● **TASK BRIEF**
Print, exactly as written, the line containing "none -> grey cupcake [534,227,589,287]" and every line after it, ending with the final line of the data below.

(Data items)

• • •

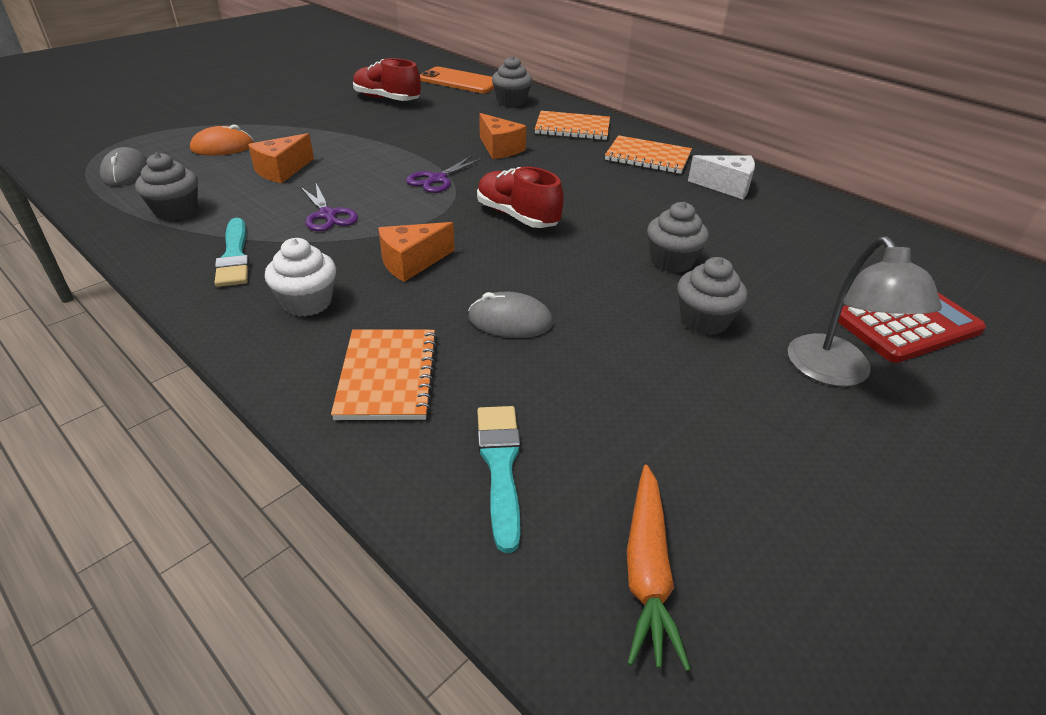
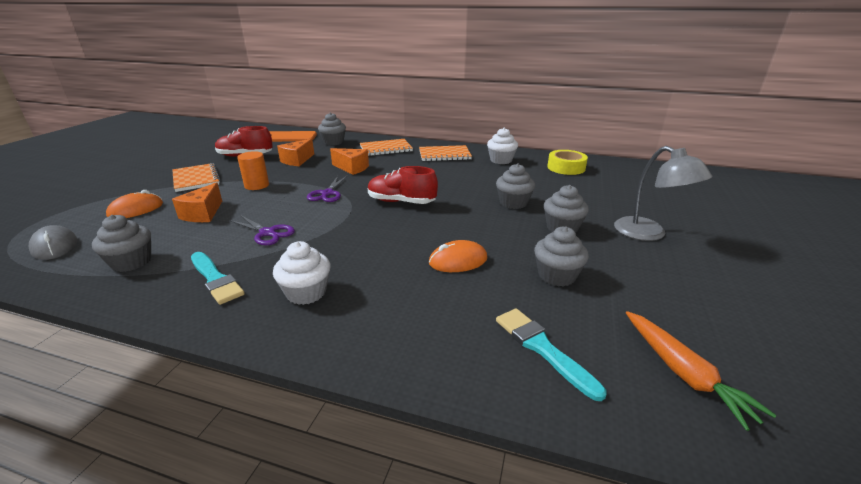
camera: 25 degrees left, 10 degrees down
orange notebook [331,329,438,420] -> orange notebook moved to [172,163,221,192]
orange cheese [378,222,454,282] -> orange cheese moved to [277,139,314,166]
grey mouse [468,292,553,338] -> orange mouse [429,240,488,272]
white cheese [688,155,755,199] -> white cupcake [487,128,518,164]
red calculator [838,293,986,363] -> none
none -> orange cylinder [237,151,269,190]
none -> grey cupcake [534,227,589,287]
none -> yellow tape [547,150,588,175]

• • •

● **YOUR SOLUTION**
none -> grey cupcake [534,227,589,287]
none -> yellow tape [547,150,588,175]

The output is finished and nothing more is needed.